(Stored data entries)
+ + +
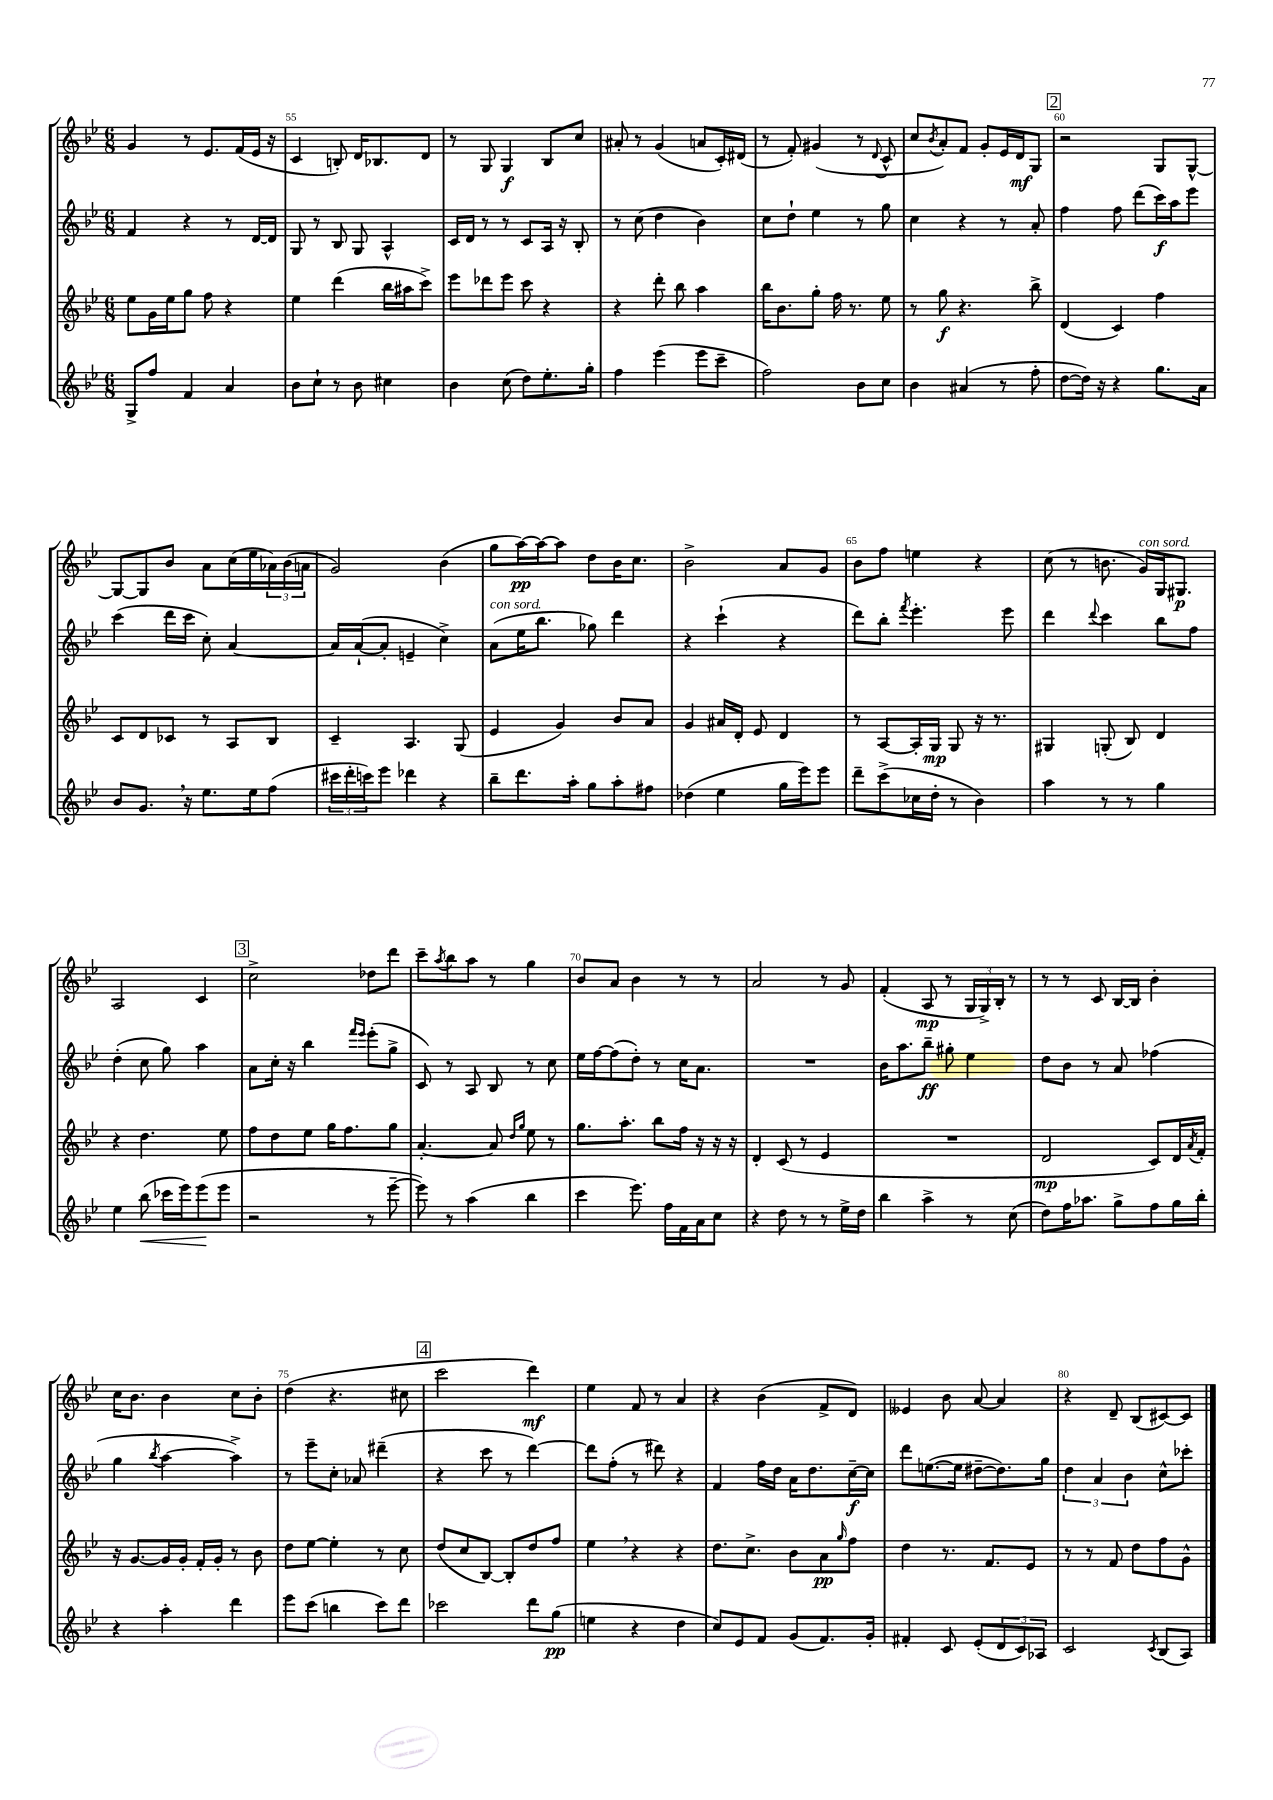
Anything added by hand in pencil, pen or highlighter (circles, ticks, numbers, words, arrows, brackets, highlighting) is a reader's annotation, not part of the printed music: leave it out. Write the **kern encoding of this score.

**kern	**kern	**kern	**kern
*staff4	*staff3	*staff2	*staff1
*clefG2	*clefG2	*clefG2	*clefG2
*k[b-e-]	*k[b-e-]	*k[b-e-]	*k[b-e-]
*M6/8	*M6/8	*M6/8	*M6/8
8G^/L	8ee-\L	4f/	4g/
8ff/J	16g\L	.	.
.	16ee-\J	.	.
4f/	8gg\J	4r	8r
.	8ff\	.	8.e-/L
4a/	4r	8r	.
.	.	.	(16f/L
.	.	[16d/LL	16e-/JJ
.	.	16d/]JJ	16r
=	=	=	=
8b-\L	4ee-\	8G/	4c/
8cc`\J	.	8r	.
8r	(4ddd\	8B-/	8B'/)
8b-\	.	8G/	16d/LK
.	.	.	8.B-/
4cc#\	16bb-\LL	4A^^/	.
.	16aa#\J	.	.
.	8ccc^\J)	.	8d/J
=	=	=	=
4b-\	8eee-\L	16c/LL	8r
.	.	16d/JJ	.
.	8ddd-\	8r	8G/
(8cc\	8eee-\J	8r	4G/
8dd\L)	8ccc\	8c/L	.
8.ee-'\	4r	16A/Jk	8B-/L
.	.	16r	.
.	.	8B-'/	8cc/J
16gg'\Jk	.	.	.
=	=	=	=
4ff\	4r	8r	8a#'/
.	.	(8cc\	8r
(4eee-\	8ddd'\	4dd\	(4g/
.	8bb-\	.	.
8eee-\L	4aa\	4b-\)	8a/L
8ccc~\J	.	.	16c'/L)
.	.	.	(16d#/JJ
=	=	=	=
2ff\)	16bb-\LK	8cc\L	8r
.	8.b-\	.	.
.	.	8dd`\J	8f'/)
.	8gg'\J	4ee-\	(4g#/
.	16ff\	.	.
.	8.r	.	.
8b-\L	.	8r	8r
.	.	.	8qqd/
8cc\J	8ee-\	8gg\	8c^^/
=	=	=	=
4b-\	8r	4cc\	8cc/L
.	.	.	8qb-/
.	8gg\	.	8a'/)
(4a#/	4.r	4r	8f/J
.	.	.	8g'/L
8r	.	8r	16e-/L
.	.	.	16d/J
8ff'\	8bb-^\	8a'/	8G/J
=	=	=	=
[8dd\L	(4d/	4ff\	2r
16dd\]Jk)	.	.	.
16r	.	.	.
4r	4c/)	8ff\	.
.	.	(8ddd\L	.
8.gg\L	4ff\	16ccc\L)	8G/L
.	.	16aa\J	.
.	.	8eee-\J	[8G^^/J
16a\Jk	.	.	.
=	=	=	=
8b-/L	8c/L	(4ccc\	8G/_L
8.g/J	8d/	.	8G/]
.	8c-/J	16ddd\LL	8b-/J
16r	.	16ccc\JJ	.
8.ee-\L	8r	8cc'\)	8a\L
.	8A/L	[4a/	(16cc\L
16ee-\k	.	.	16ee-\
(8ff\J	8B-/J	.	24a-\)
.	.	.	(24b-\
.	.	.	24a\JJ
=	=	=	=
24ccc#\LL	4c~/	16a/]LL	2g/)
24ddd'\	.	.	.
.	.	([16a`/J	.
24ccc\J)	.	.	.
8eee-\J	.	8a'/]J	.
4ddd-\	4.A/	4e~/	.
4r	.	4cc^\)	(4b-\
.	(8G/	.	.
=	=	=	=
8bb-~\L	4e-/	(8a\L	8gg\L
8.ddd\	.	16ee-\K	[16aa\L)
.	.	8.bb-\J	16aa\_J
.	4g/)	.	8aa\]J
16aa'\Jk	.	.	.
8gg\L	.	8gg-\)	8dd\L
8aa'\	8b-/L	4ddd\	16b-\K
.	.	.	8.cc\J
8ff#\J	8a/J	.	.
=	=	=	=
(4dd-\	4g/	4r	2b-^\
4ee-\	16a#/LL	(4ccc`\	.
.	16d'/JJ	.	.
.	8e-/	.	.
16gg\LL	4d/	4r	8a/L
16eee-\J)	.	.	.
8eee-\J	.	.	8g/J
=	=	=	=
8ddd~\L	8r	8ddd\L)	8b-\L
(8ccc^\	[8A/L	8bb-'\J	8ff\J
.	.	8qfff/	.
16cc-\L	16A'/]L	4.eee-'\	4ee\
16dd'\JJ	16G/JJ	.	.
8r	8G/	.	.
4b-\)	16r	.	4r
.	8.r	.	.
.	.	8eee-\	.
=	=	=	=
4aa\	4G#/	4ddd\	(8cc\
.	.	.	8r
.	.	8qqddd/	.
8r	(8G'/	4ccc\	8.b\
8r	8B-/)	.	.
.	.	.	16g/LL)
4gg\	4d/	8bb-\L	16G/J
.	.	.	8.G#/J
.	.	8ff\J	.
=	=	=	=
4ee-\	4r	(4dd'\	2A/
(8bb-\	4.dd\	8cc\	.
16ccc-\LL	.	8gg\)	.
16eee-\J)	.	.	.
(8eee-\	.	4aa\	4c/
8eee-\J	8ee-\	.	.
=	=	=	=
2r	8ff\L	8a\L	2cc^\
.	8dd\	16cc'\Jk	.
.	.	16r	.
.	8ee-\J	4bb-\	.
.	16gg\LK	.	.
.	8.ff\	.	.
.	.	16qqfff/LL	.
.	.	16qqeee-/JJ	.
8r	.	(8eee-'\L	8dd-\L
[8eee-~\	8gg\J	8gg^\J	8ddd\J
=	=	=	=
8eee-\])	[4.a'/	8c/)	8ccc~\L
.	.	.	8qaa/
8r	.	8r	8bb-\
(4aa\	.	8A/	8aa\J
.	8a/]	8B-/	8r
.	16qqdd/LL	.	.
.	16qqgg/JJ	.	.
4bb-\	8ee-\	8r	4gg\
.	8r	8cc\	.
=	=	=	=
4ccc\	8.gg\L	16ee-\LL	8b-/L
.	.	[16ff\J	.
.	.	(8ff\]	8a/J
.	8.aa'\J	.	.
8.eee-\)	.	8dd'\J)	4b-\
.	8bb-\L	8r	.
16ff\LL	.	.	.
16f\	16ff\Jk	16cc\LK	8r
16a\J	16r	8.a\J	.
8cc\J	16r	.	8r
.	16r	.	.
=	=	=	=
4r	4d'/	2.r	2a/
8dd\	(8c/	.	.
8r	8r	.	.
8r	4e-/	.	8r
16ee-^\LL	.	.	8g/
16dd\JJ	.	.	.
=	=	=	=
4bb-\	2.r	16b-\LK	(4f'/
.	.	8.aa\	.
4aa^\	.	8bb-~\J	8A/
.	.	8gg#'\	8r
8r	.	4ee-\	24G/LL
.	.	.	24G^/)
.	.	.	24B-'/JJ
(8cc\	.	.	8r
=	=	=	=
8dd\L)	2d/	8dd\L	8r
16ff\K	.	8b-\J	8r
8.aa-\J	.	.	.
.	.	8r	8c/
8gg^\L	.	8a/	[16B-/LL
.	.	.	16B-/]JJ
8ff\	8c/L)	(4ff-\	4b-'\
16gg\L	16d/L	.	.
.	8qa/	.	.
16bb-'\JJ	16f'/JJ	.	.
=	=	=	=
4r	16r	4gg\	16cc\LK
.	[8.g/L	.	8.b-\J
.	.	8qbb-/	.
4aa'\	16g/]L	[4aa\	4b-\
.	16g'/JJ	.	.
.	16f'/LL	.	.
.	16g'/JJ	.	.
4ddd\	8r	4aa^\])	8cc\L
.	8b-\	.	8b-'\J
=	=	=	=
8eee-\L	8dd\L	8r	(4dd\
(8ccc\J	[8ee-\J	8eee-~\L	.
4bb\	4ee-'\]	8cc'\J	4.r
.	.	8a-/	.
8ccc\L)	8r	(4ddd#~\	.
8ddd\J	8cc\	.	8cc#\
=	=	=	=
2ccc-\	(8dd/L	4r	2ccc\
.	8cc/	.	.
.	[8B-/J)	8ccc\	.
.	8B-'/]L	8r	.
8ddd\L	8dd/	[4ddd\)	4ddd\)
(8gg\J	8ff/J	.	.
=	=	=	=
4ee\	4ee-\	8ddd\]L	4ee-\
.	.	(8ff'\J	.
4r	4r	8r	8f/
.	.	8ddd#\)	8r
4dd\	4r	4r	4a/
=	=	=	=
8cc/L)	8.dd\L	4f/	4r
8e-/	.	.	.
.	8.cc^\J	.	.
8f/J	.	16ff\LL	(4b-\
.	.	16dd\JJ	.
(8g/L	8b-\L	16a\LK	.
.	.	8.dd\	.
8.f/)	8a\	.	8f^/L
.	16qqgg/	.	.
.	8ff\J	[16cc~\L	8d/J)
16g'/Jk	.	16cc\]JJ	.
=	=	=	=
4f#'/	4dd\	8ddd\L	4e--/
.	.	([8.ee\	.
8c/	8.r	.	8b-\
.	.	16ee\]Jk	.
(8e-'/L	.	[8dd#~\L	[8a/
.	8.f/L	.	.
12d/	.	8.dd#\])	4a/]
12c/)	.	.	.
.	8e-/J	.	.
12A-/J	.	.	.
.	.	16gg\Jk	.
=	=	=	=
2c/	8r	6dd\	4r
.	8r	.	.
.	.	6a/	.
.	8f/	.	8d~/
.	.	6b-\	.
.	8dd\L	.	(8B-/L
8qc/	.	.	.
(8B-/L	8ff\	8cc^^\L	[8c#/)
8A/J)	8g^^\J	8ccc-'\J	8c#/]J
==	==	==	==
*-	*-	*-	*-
+ + +
**Exercise aim**
Show every line in the items above that contains the string "kern".

**Output for this exercise**
Anything added by hand in pencil, pen or highlighter (circles, ticks, numbers, words, arrows, brackets, highlighting) is a reader's annotation, not part of the printed music: leave it out. Write the **kern encoding of this score.
**kern	**kern	**kern	**kern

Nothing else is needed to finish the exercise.